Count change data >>
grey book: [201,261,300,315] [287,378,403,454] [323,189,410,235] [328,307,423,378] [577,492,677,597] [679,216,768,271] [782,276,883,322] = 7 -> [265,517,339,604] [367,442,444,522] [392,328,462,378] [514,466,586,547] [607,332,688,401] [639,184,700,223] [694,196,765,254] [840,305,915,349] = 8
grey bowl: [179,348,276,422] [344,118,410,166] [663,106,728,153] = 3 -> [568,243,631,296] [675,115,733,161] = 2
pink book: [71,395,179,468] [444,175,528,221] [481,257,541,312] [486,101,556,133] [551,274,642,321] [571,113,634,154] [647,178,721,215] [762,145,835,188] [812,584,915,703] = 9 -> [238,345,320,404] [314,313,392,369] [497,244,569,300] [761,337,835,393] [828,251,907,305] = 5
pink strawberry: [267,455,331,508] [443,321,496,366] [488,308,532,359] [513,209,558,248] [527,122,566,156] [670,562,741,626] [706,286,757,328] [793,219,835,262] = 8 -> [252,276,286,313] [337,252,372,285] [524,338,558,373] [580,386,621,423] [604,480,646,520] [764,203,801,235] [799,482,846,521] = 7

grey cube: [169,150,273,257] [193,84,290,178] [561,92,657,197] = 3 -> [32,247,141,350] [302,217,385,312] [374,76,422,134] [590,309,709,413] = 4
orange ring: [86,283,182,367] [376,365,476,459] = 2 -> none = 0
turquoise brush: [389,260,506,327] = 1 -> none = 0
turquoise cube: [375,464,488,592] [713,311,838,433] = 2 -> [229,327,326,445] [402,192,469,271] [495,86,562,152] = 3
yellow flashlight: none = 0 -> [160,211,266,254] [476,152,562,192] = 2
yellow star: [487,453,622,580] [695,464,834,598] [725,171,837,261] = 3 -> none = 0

...

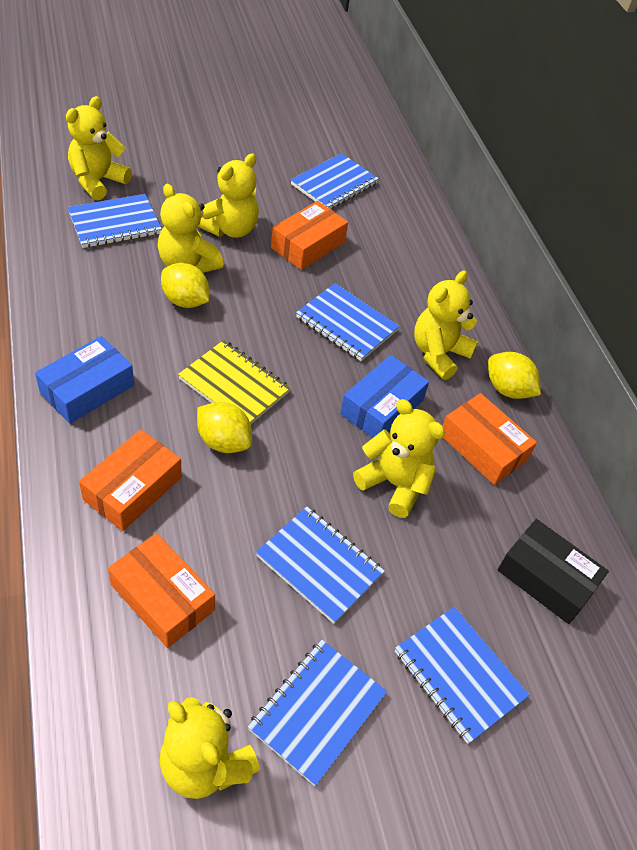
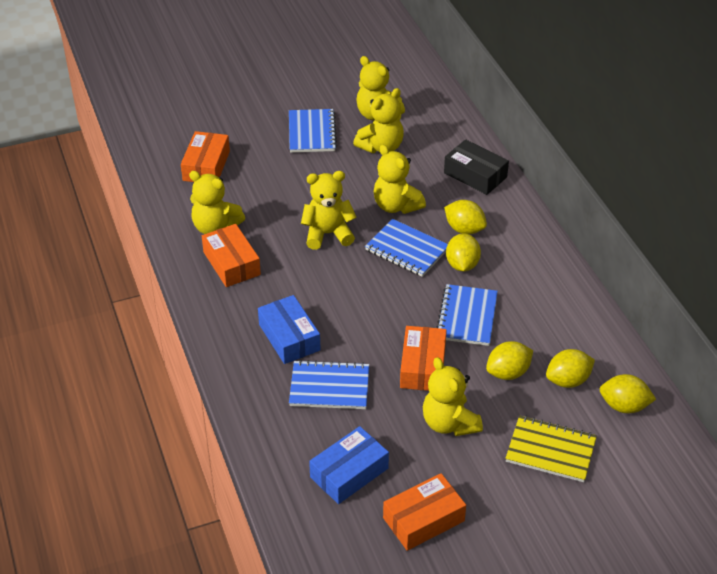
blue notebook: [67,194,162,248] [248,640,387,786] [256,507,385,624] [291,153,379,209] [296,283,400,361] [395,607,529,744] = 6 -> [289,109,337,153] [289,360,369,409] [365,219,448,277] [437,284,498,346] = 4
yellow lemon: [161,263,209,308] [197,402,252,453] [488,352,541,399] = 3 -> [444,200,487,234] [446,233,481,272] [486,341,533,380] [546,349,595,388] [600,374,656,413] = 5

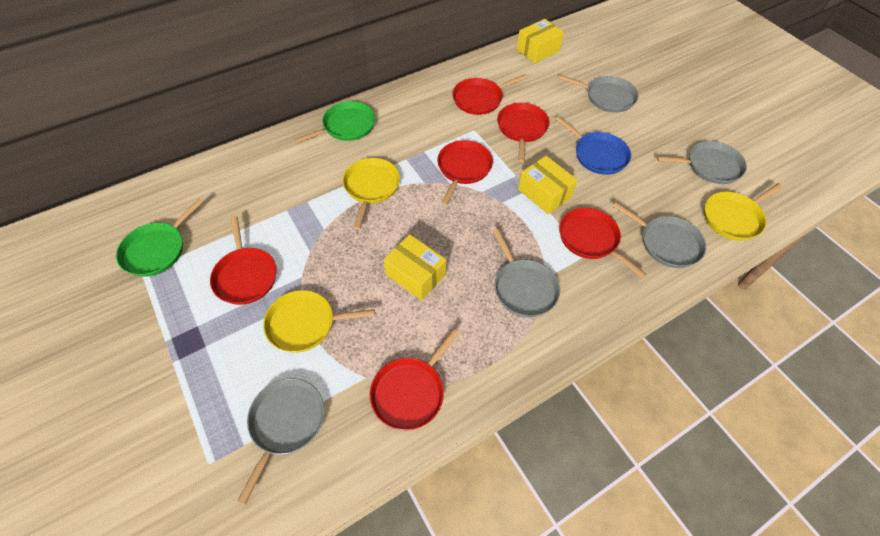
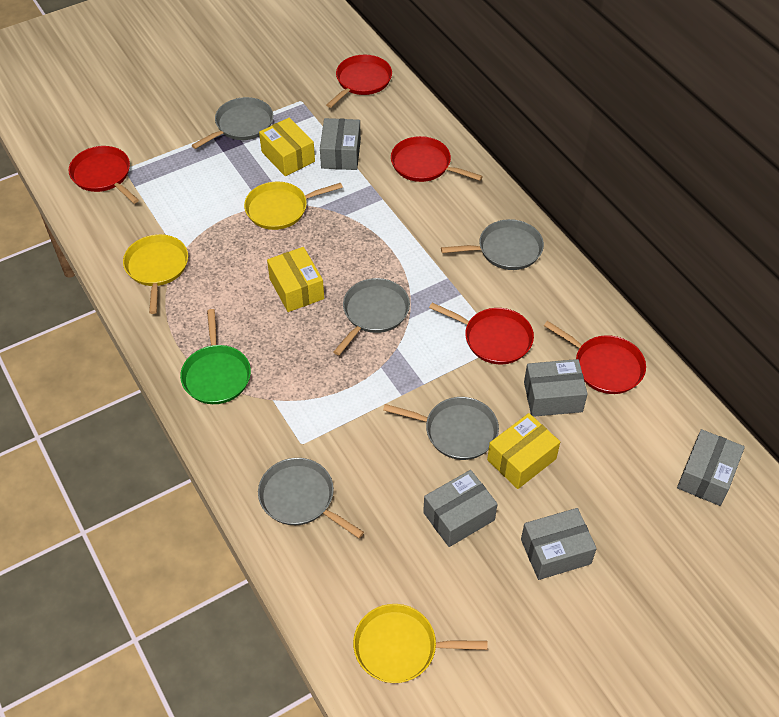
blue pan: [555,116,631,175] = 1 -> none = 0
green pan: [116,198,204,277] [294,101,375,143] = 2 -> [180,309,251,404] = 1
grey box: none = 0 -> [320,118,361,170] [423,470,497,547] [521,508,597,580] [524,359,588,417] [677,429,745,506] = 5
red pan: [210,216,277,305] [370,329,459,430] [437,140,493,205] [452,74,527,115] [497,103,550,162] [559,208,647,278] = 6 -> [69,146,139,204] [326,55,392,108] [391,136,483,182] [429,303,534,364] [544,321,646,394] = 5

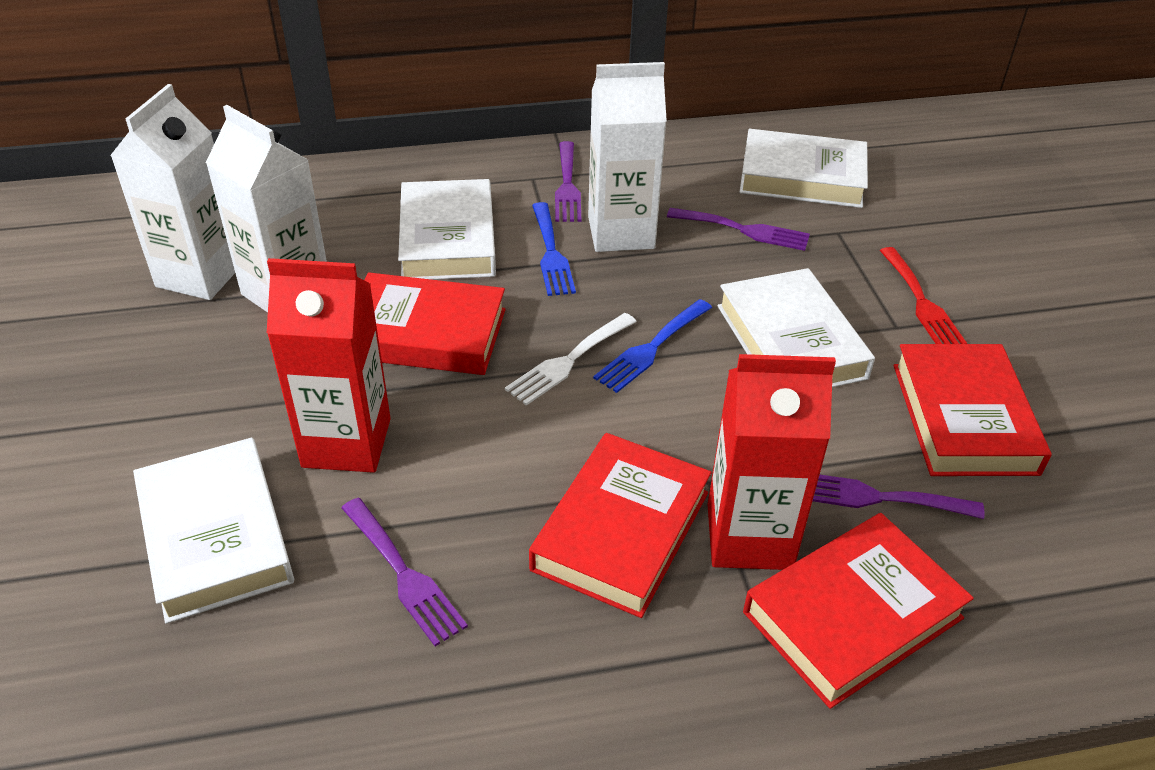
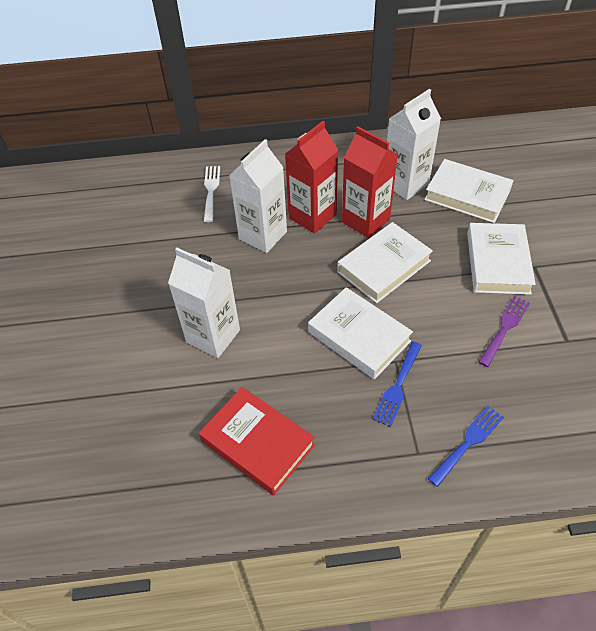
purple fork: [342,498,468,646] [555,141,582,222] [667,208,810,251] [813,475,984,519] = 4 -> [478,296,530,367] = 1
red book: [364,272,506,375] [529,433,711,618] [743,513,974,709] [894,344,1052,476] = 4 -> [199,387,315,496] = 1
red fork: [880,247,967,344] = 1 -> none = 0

Your instructions >>
Set down again, word for word, every line from the one with "yellow lemon: [161,263,209,308]" to the one with "green pan: [116,198,204,277]" in the entries above, and omit the pictures.

Output of the task >>
yellow lemon: [161,263,209,308] [197,402,252,453] [488,352,541,399] = 3 -> [444,200,487,234] [446,233,481,272] [486,341,533,380] [546,349,595,388] [600,374,656,413] = 5

blue pan: [555,116,631,175] = 1 -> none = 0
green pan: [116,198,204,277] [294,101,375,143] = 2 -> [180,309,251,404] = 1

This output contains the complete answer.